Available records:
——————————

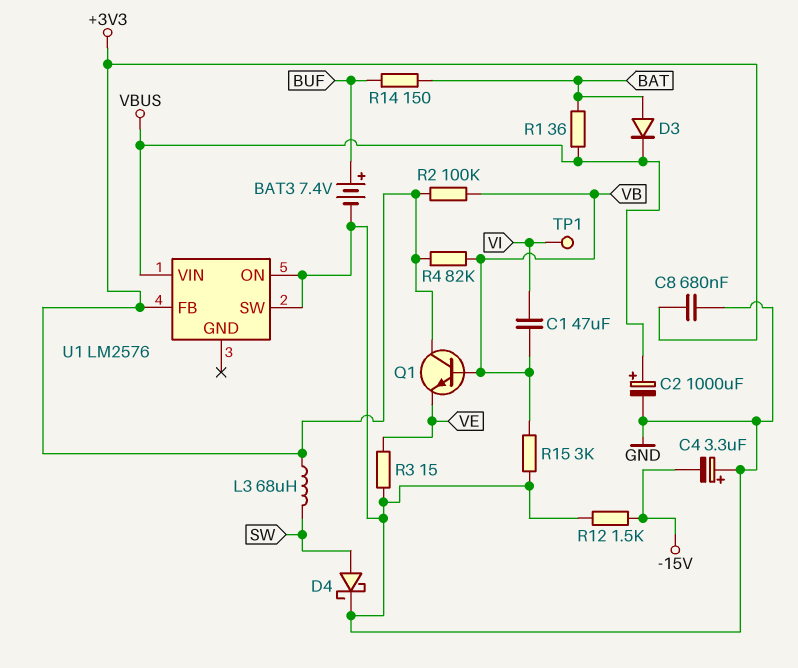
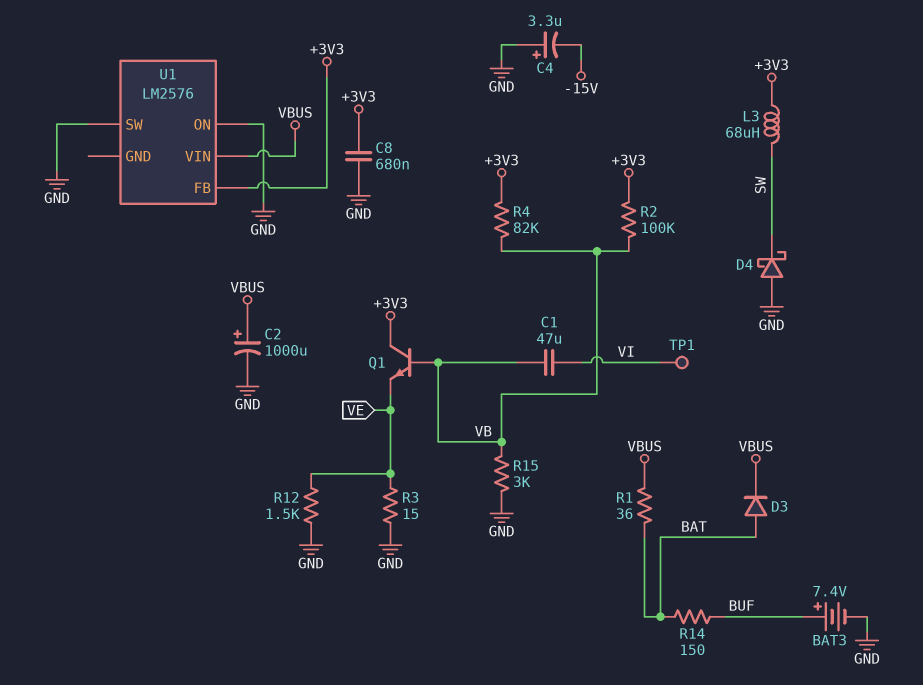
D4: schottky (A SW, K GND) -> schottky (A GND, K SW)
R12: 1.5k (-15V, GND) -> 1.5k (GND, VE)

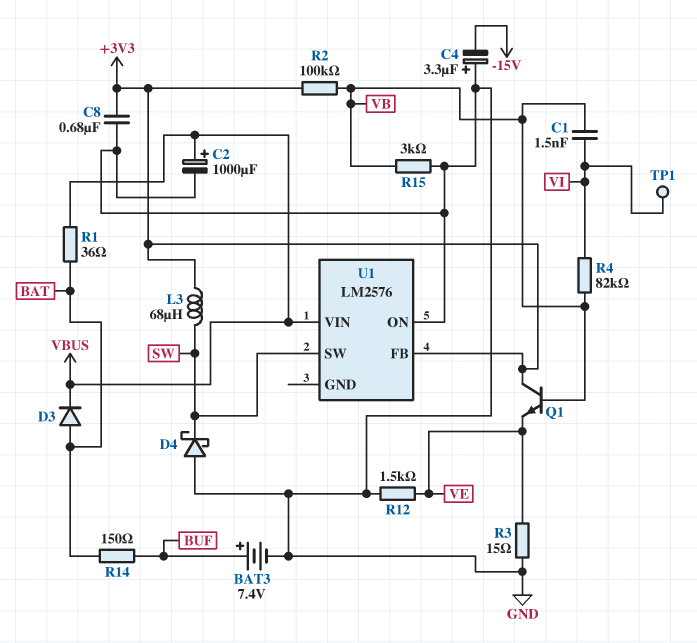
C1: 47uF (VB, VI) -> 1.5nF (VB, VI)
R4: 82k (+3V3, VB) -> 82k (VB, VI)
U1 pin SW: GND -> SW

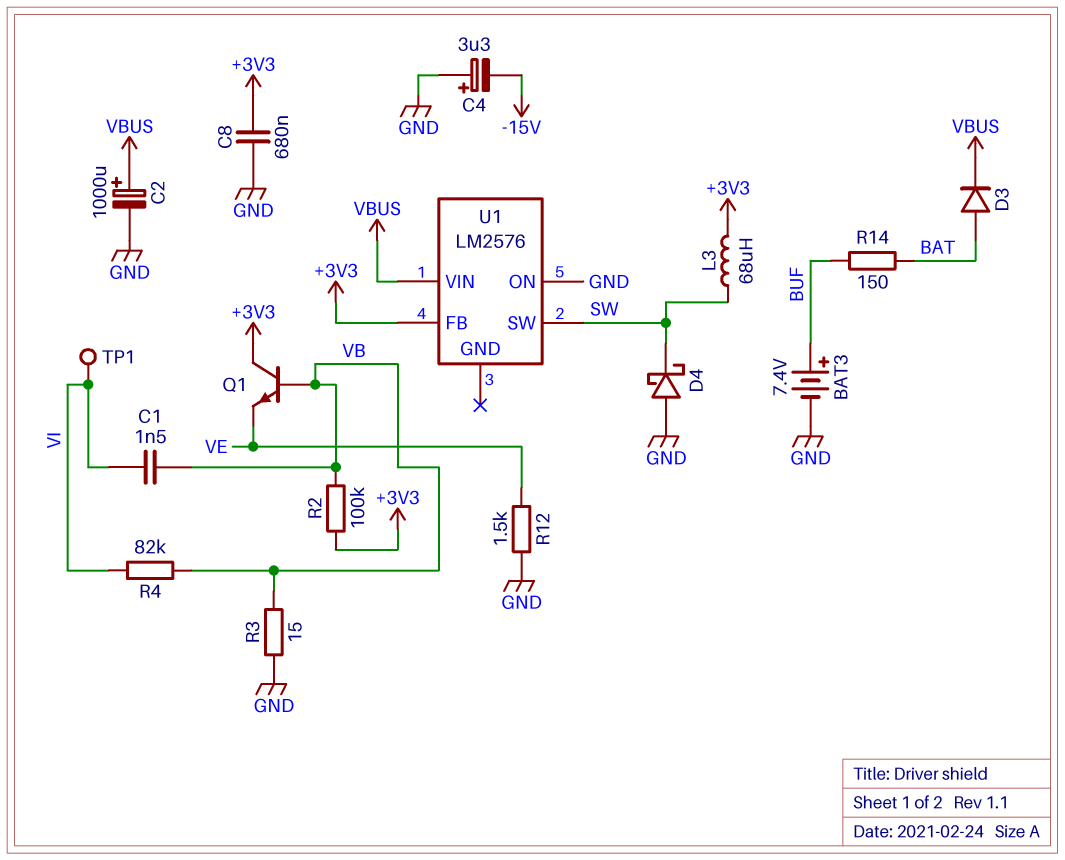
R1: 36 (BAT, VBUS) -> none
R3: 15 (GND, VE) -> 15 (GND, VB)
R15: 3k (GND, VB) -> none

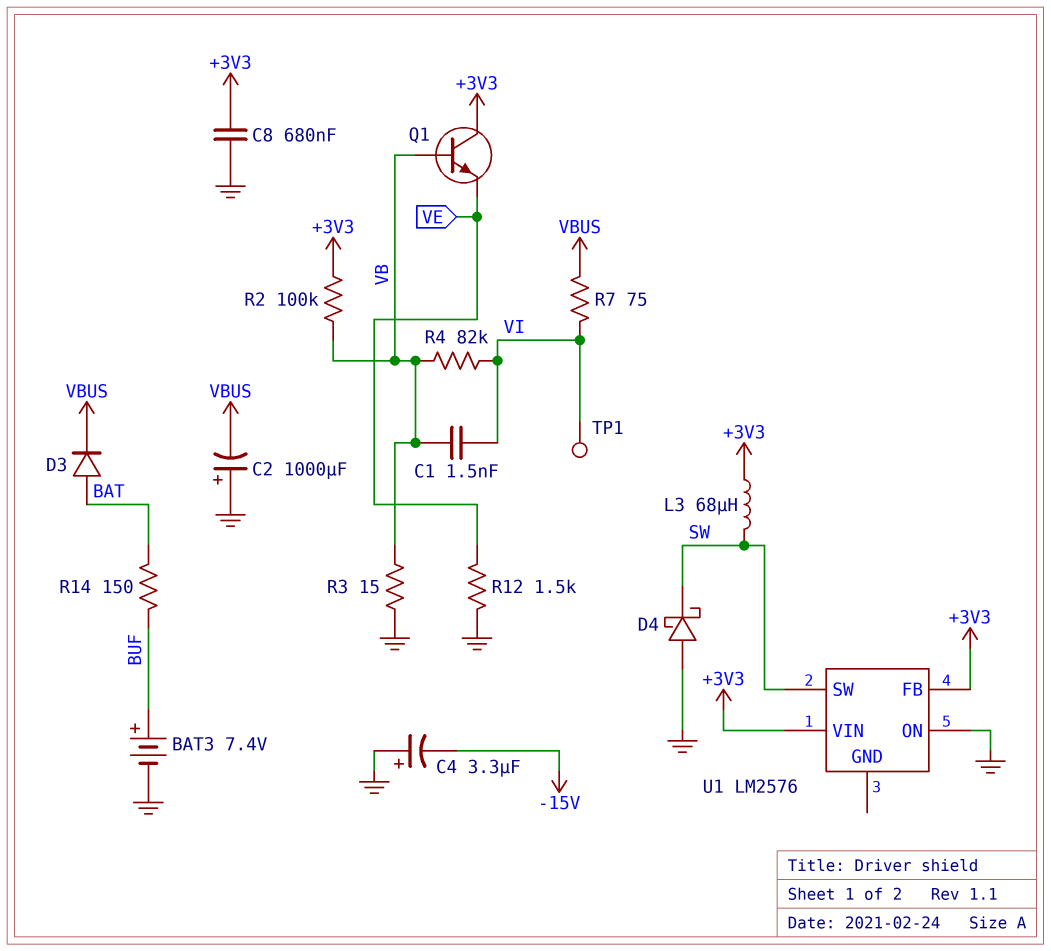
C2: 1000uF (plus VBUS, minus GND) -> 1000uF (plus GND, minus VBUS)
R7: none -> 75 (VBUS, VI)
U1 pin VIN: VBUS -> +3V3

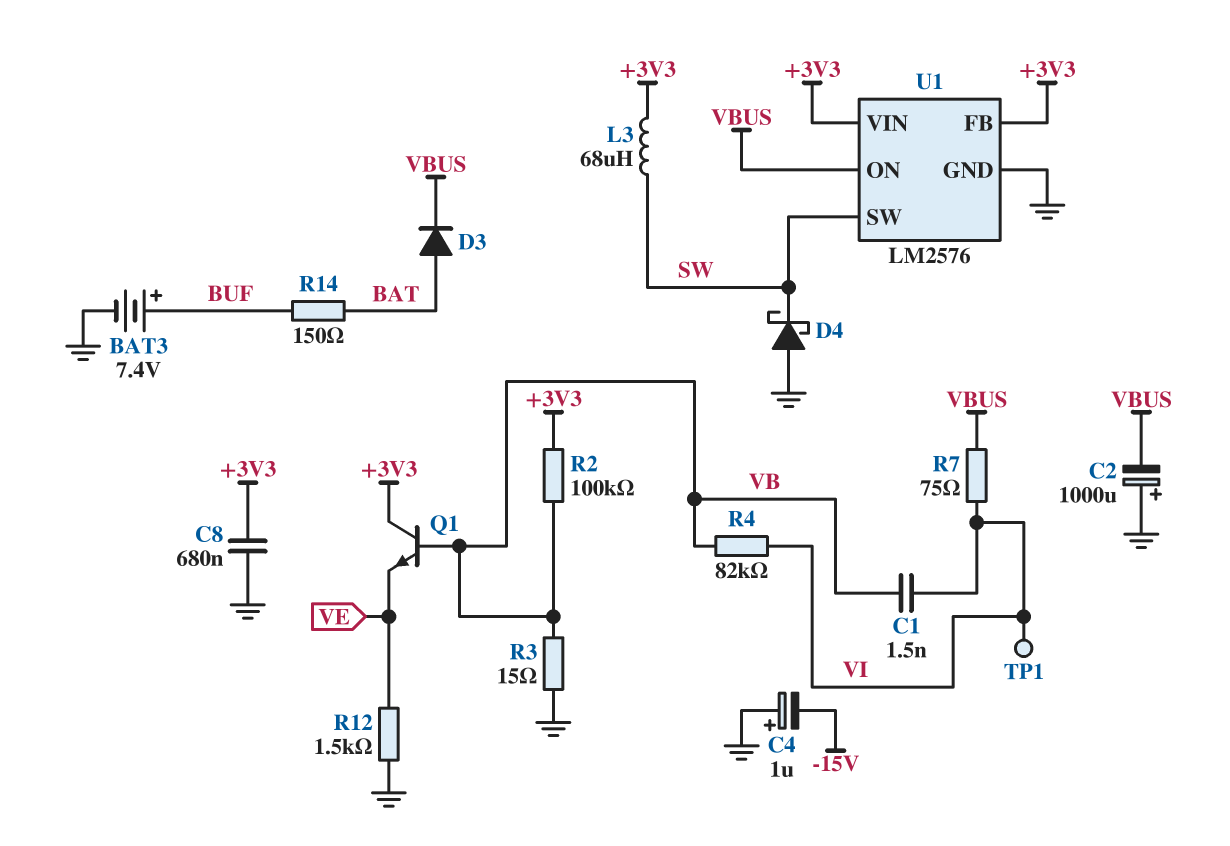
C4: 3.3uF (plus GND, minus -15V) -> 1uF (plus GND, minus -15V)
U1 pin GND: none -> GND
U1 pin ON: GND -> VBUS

——————————

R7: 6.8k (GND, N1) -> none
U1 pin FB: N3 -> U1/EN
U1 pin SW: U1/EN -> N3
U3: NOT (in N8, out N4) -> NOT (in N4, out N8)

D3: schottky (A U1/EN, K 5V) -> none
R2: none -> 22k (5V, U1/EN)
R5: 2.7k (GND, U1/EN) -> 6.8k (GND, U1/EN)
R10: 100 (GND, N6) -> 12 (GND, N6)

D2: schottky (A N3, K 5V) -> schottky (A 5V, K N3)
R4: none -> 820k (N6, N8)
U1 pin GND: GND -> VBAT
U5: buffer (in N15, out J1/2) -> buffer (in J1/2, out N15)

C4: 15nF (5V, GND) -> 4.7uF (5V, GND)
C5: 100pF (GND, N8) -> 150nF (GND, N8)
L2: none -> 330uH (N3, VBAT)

——————————

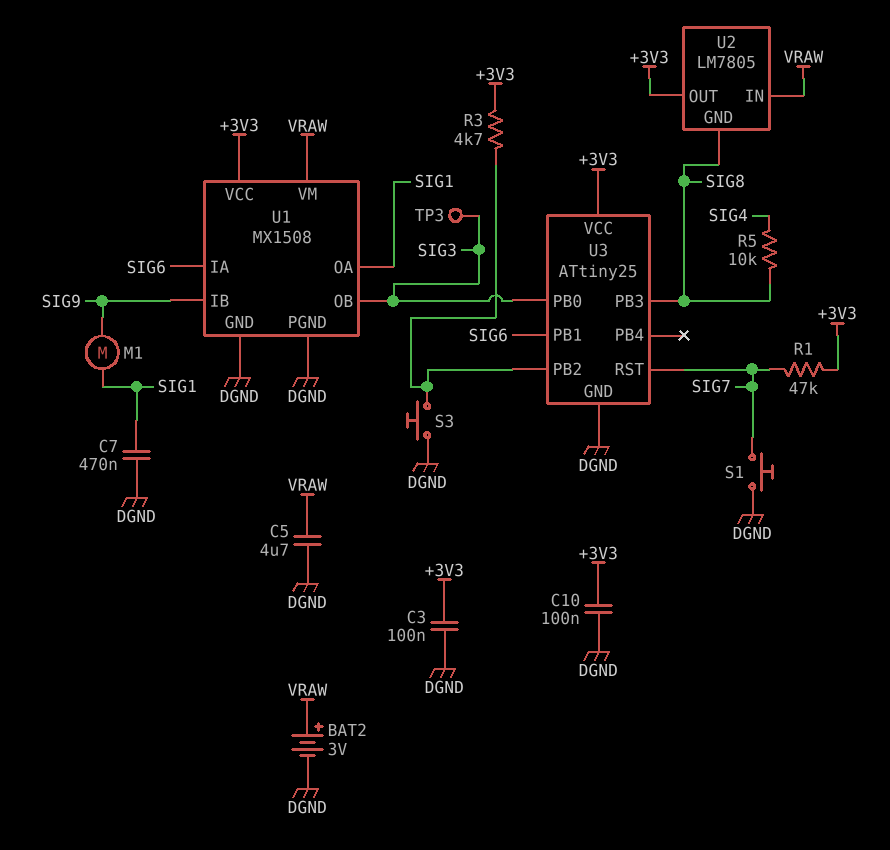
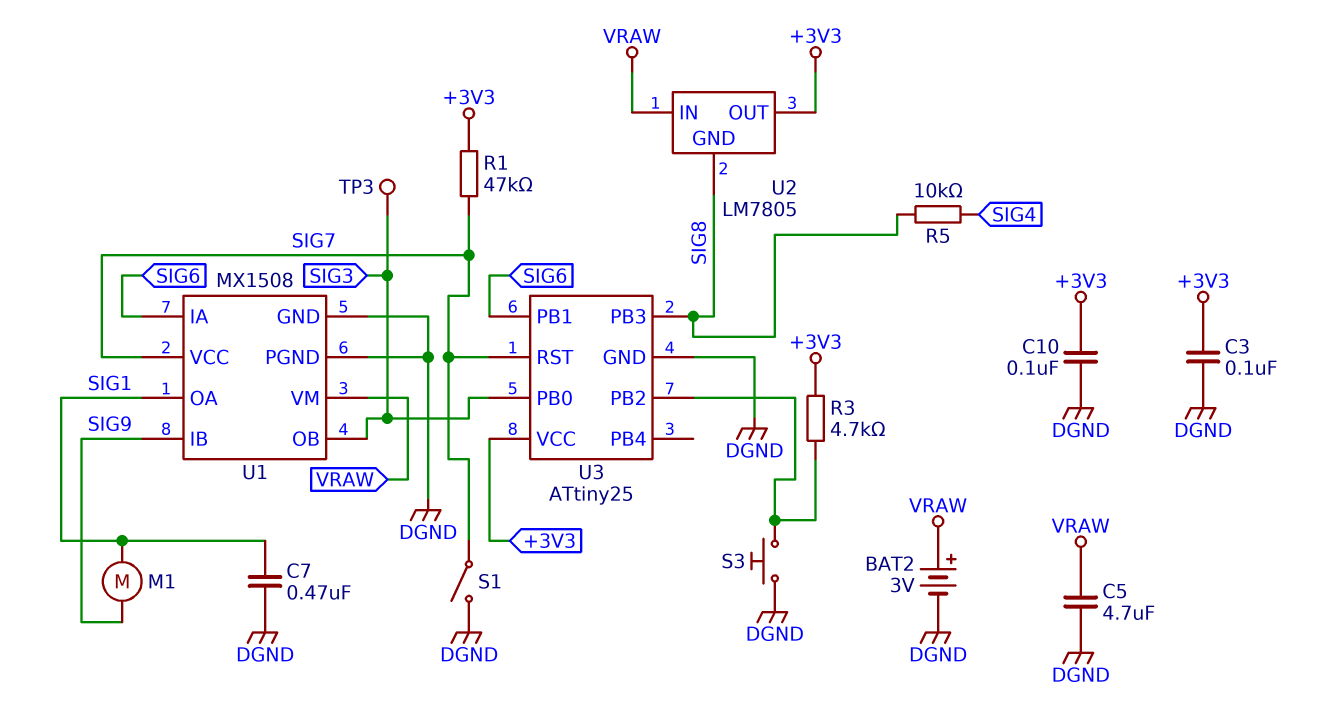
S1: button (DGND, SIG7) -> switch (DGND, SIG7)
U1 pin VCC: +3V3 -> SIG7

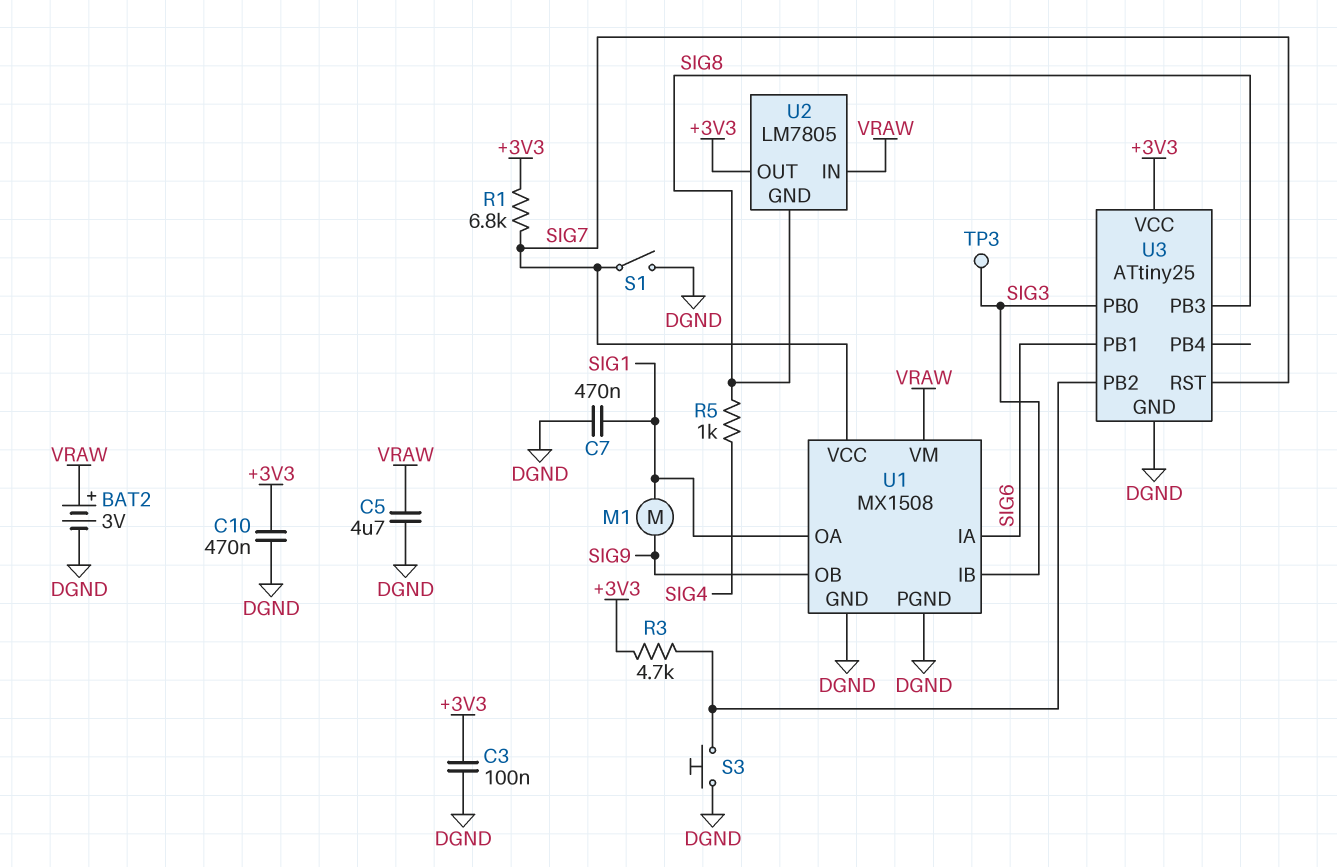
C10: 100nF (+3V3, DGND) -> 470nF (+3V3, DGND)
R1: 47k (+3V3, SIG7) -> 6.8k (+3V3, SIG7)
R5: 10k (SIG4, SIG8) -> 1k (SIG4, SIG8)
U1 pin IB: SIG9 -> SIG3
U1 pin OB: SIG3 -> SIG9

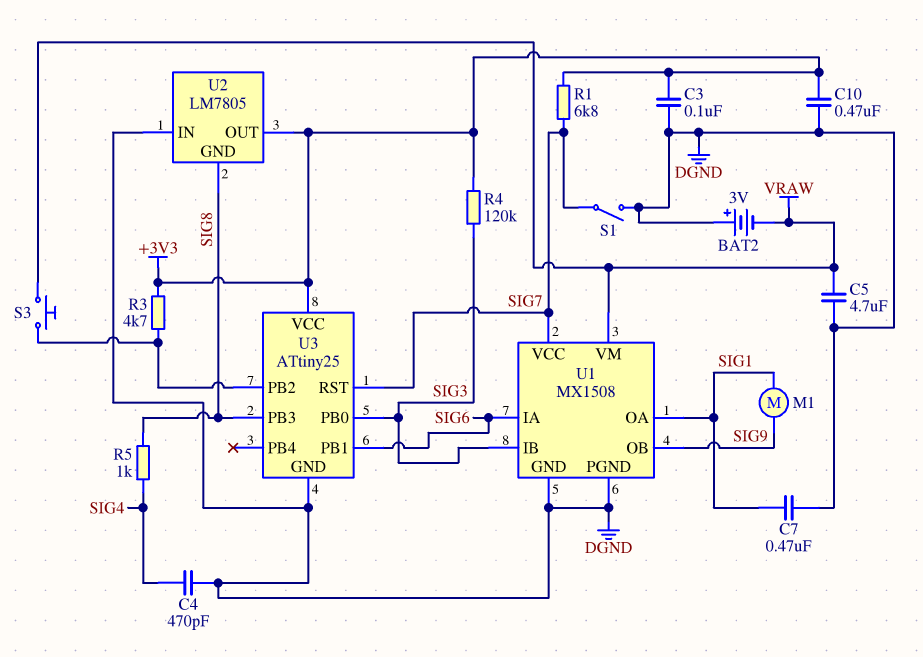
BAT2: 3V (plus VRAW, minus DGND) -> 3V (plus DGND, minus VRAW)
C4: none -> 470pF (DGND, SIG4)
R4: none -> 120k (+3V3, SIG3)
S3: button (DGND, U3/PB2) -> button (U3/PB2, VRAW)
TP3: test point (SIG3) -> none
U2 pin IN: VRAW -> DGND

——————————

What is needed: Every line with the string "plus" in the material should be returned.

Task answer:
C2: 1000uF (plus VBUS, minus GND) -> 1000uF (plus GND, minus VBUS)
C4: 3.3uF (plus GND, minus -15V) -> 1uF (plus GND, minus -15V)
BAT2: 3V (plus VRAW, minus DGND) -> 3V (plus DGND, minus VRAW)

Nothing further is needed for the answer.